## EXERCISE GOAL
Nothing but the records, transcribed verbatim and stripped of images, should appear in the answer.
=-=-=-=-=
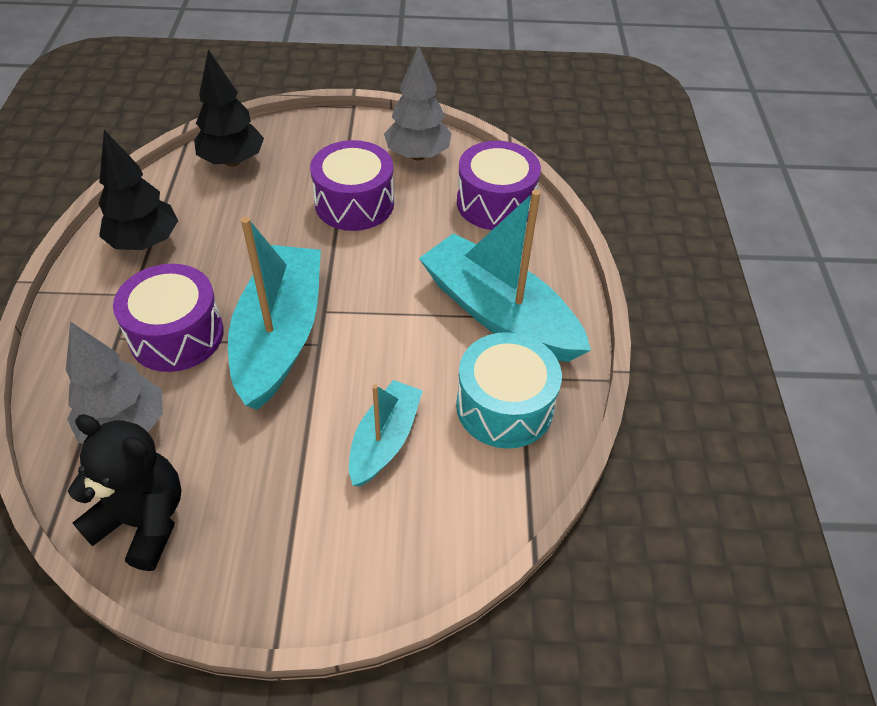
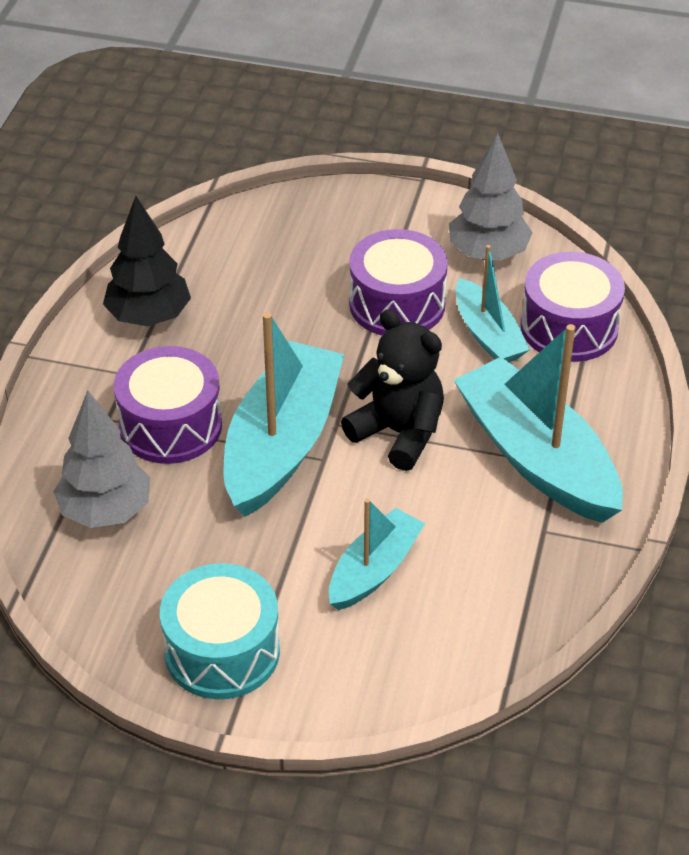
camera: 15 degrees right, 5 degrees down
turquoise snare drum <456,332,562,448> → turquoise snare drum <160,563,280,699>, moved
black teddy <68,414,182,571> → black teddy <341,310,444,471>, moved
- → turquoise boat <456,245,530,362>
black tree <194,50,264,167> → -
=-=-=-=-=
## EXERCISE RESPONSE
camera: 15 degrees right, 5 degrees down
turquoise snare drum <456,332,562,448> → turquoise snare drum <160,563,280,699>, moved
black teddy <68,414,182,571> → black teddy <341,310,444,471>, moved
- → turquoise boat <456,245,530,362>
black tree <194,50,264,167> → -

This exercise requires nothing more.